* What the exercise asks
Leave the images out. Give every line below again, precisely.

* Data excerpt

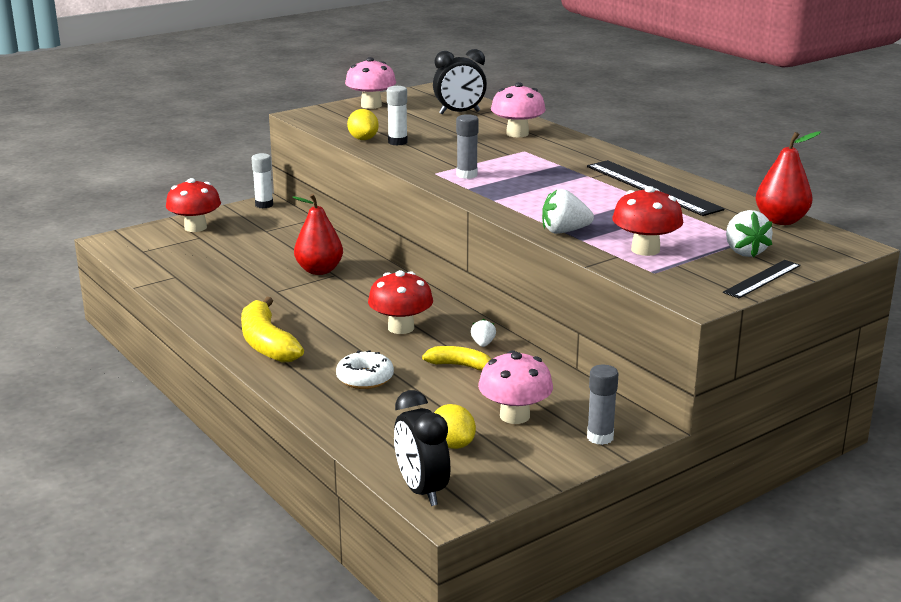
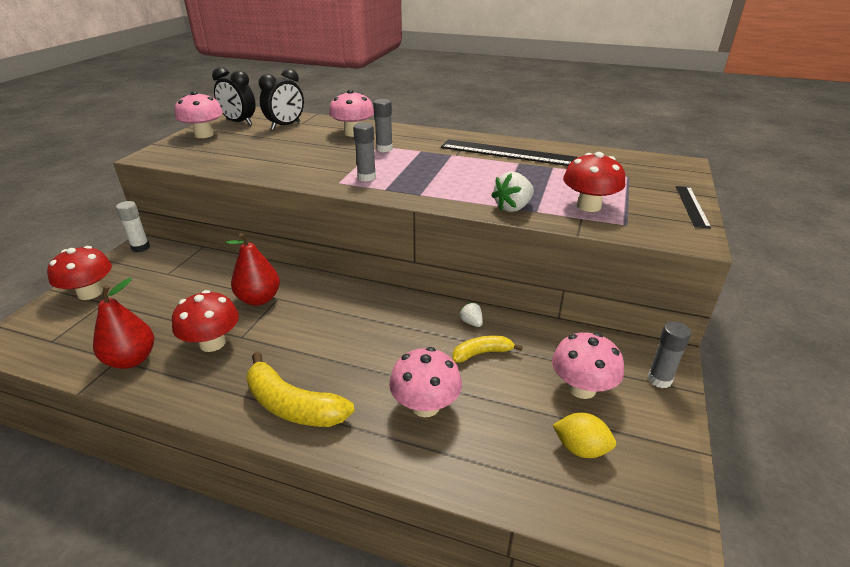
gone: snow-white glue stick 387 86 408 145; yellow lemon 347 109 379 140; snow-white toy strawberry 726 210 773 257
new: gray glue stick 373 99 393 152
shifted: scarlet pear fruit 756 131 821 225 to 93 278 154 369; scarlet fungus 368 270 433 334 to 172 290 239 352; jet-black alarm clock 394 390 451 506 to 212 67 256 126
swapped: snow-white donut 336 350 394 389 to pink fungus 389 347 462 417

* Answer below
gone: snow-white glue stick 387 86 408 145; yellow lemon 347 109 379 140; snow-white toy strawberry 726 210 773 257
new: gray glue stick 373 99 393 152
shifted: scarlet pear fruit 756 131 821 225 to 93 278 154 369; scarlet fungus 368 270 433 334 to 172 290 239 352; jet-black alarm clock 394 390 451 506 to 212 67 256 126
swapped: snow-white donut 336 350 394 389 to pink fungus 389 347 462 417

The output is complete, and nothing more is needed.